* **GIVEN TASK**: Return every line in the rows below that contains the string "italic". Case counts.

* **RECORD EXCERPTS**:
%%

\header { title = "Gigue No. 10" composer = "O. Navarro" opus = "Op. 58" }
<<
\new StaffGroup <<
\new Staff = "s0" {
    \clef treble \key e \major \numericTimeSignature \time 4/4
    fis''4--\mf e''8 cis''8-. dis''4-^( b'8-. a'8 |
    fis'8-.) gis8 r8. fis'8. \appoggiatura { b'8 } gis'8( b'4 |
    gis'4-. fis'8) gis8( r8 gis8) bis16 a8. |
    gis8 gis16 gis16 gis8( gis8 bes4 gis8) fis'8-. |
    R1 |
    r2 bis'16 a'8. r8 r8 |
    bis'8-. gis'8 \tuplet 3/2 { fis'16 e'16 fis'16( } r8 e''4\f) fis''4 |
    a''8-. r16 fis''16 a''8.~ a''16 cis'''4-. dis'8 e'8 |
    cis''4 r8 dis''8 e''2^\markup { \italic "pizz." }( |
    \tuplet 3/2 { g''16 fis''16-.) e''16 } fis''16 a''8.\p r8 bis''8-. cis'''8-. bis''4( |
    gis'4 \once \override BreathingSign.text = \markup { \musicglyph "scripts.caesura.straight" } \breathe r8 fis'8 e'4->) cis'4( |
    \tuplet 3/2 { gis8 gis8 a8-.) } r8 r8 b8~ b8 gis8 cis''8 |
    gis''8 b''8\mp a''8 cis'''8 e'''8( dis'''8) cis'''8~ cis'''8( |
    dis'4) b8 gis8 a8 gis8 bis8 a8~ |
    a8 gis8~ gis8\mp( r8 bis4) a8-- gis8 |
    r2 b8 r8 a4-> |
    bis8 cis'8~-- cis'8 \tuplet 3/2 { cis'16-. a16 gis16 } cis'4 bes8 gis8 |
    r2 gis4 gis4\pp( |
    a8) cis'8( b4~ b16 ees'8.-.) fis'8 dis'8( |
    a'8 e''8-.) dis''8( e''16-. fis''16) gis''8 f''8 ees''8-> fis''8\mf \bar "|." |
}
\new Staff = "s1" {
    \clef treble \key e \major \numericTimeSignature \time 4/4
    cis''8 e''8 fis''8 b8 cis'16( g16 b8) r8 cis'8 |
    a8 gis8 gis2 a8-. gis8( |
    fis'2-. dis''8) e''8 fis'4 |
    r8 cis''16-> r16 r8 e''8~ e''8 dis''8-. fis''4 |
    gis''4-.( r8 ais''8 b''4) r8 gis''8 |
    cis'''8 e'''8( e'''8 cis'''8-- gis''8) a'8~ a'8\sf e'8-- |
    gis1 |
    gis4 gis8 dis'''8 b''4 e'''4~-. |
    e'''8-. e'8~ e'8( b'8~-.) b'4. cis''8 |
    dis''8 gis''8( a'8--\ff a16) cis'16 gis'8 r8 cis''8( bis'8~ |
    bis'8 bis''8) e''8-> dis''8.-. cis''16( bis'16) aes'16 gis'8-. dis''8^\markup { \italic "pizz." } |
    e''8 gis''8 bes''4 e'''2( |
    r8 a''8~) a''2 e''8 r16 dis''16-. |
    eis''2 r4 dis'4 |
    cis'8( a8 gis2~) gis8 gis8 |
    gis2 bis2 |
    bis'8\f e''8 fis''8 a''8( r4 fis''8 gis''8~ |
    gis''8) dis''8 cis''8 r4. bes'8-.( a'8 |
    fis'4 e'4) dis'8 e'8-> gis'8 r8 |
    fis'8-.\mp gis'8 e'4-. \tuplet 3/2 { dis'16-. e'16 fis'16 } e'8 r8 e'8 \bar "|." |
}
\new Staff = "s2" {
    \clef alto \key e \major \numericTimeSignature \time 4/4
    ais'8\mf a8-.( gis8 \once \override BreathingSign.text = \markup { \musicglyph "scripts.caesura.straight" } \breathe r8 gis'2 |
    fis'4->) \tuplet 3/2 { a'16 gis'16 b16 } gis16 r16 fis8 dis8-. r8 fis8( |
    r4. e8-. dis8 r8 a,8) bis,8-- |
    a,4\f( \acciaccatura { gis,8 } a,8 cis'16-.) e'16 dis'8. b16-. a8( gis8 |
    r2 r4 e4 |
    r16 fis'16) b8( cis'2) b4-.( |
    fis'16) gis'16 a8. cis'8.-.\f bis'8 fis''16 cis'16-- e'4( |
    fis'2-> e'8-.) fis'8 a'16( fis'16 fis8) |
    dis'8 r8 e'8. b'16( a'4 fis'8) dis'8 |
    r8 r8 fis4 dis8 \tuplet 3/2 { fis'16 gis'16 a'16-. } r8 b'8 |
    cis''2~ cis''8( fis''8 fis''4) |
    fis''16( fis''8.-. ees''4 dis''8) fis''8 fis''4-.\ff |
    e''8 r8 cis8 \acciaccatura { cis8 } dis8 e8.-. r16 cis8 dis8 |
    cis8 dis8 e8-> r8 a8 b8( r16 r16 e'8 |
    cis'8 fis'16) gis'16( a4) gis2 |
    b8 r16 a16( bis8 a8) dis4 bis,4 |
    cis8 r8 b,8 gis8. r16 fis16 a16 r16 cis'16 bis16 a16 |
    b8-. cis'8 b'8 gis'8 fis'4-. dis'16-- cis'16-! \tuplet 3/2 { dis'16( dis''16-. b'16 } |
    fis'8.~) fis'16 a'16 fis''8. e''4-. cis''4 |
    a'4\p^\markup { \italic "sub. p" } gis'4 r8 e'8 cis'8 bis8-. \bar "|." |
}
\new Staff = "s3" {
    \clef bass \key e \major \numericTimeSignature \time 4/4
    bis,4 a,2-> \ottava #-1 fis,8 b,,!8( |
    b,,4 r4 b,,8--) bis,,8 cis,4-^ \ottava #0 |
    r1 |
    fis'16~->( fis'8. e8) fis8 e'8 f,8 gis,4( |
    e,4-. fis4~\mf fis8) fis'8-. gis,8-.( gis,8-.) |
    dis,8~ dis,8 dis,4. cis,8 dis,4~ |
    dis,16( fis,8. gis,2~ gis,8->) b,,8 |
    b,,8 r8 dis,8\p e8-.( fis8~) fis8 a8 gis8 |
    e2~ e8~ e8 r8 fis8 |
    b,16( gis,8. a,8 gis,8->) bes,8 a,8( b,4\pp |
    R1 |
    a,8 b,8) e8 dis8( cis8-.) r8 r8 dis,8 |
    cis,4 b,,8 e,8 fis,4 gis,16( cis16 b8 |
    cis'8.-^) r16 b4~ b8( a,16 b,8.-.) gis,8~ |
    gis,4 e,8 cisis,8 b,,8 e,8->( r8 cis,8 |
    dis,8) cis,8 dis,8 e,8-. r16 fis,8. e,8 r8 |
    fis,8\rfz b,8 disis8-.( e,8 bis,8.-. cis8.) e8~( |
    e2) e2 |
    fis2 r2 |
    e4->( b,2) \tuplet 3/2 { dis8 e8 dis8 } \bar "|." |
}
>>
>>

%%
%%

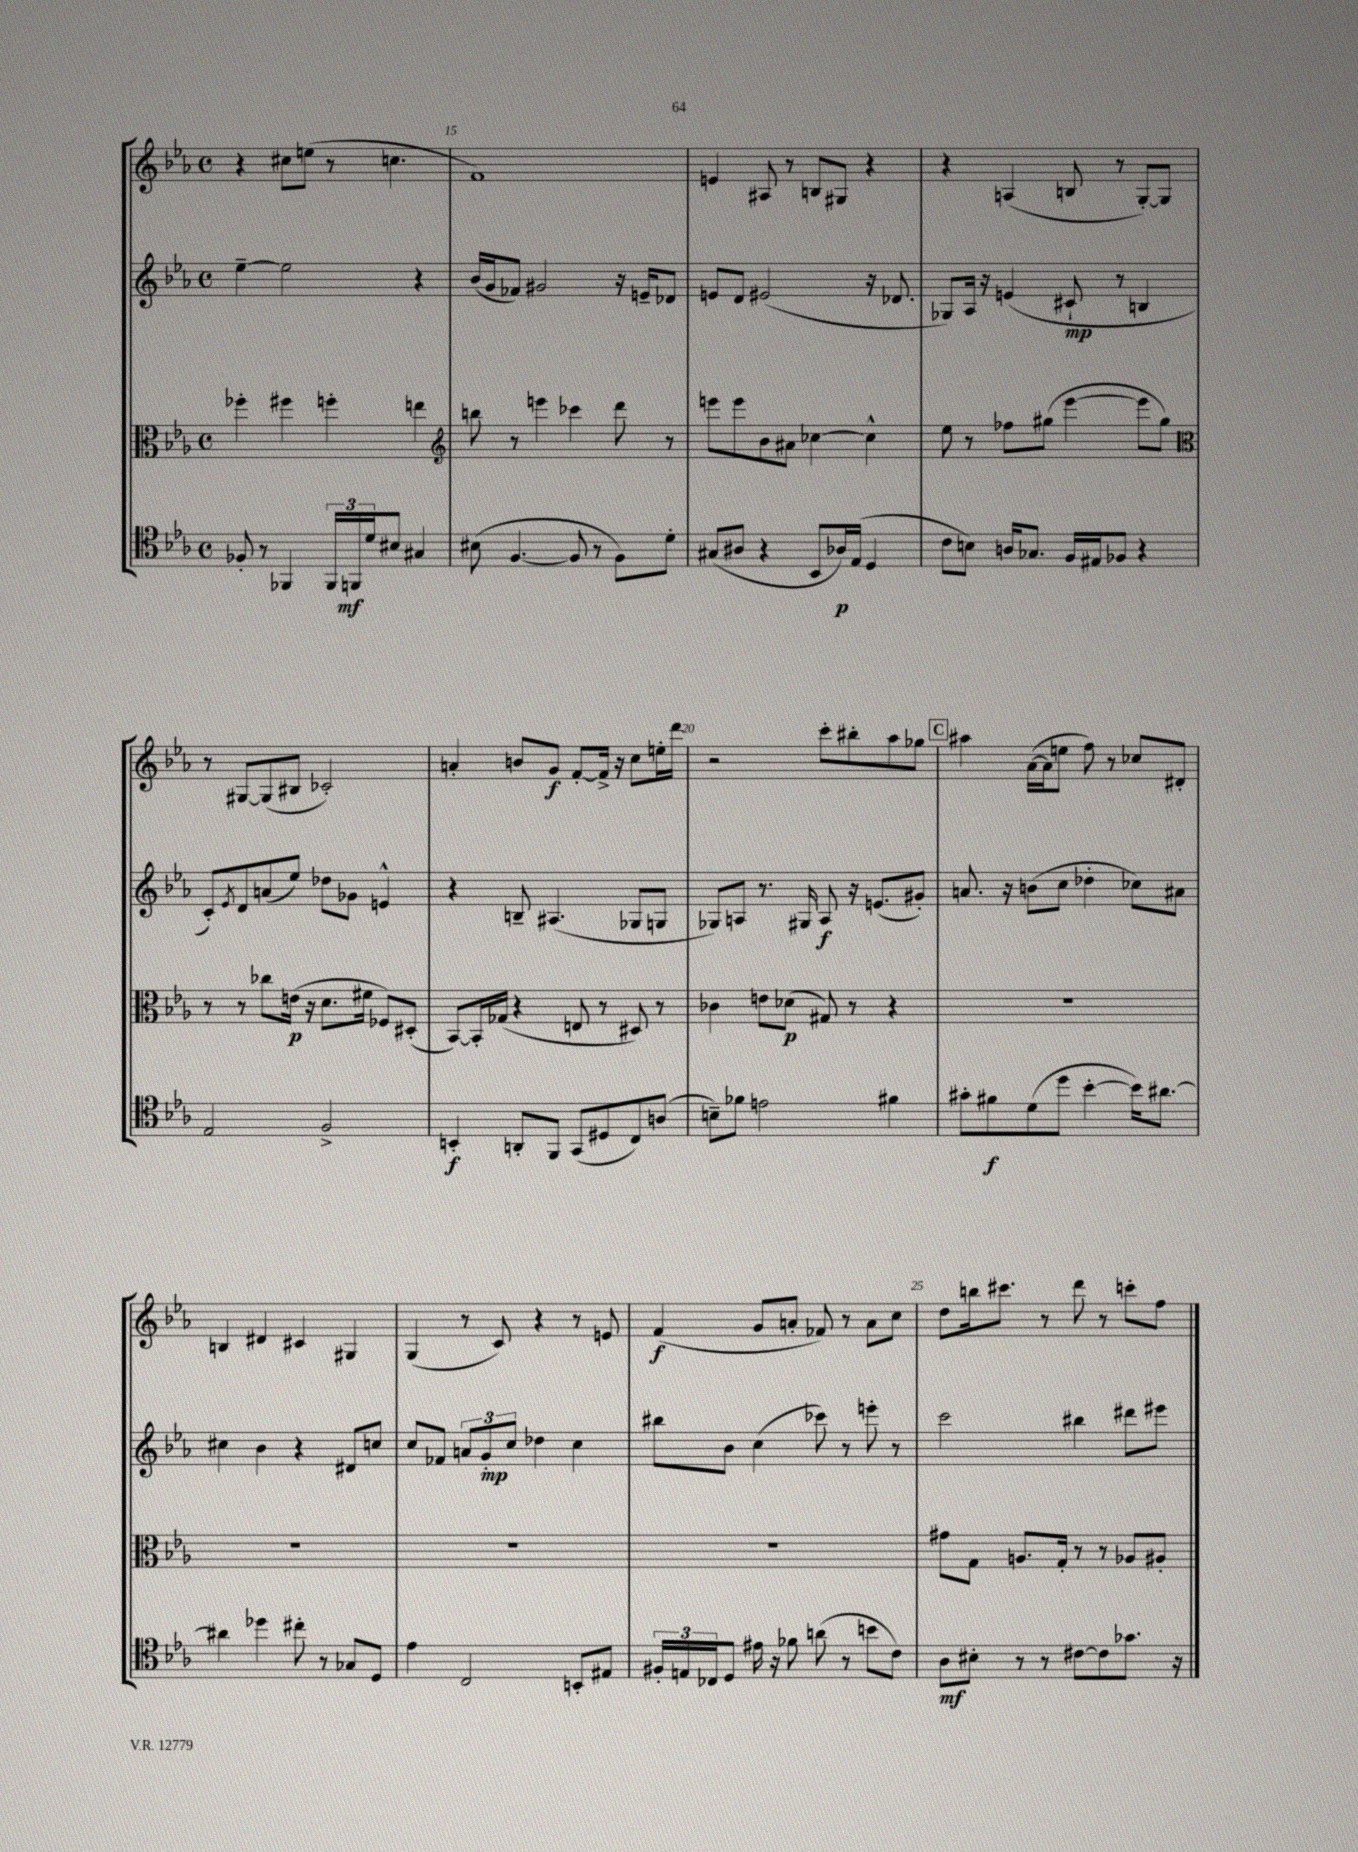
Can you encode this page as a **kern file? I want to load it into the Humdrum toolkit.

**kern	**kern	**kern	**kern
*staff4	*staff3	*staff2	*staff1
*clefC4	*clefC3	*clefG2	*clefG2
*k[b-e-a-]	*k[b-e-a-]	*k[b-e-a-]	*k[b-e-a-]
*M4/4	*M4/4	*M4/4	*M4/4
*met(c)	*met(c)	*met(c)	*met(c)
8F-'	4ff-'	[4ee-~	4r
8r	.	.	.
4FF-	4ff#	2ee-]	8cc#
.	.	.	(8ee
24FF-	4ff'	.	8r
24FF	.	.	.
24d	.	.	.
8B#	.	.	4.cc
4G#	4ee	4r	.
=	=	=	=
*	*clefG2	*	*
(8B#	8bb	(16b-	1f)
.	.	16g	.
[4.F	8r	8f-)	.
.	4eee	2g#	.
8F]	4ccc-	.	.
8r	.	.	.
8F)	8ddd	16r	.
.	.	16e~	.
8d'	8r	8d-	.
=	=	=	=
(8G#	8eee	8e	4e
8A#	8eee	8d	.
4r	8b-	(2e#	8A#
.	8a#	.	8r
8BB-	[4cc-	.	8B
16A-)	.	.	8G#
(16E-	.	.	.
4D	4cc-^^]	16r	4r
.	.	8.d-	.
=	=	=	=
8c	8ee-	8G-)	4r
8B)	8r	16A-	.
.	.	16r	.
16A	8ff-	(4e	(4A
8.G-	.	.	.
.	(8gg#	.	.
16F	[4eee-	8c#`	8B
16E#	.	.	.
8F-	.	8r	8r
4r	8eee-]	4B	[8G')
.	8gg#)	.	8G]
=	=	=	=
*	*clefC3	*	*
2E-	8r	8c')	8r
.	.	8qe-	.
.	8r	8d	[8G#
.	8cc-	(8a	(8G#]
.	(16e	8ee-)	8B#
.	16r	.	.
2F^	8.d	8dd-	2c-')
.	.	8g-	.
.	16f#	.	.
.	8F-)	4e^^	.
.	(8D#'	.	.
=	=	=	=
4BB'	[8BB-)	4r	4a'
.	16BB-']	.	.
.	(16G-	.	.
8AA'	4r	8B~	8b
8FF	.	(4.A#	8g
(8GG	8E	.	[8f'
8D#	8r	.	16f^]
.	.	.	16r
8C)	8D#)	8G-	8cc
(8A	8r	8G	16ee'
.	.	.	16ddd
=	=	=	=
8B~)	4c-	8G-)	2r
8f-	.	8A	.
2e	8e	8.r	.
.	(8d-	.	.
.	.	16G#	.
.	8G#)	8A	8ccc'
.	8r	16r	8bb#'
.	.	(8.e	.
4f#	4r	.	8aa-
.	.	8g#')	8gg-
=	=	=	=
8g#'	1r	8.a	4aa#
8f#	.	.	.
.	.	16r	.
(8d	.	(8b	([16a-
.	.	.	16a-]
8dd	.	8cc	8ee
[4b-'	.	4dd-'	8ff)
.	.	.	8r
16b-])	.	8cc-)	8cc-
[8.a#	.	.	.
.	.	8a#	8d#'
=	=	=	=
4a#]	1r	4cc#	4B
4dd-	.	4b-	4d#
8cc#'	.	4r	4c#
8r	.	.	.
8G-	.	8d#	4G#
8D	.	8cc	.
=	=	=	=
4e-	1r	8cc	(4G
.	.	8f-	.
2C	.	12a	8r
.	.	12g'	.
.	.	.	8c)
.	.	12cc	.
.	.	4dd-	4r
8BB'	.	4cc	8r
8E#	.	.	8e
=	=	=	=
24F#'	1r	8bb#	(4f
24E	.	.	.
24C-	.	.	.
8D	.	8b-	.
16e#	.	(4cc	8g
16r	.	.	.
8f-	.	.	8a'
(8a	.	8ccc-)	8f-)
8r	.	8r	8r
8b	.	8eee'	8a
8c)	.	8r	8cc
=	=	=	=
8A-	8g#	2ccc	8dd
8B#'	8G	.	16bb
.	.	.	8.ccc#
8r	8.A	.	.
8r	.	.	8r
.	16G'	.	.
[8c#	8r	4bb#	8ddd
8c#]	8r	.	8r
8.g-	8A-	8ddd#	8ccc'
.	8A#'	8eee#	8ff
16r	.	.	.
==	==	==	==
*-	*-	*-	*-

%%

* **RESPONSE TO THIS TASK**:
    cis''4 r8 dis''8 e''2^\markup { \italic "pizz." }( |
    bis'8 bis''8) e''8-> dis''8.-. cis''16( bis'16) aes'16 gis'8-. dis''8^\markup { \italic "pizz." } |
    a'4\p^\markup { \italic "sub. p" } gis'4 r8 e'8 cis'8 bis8-. \bar "|." |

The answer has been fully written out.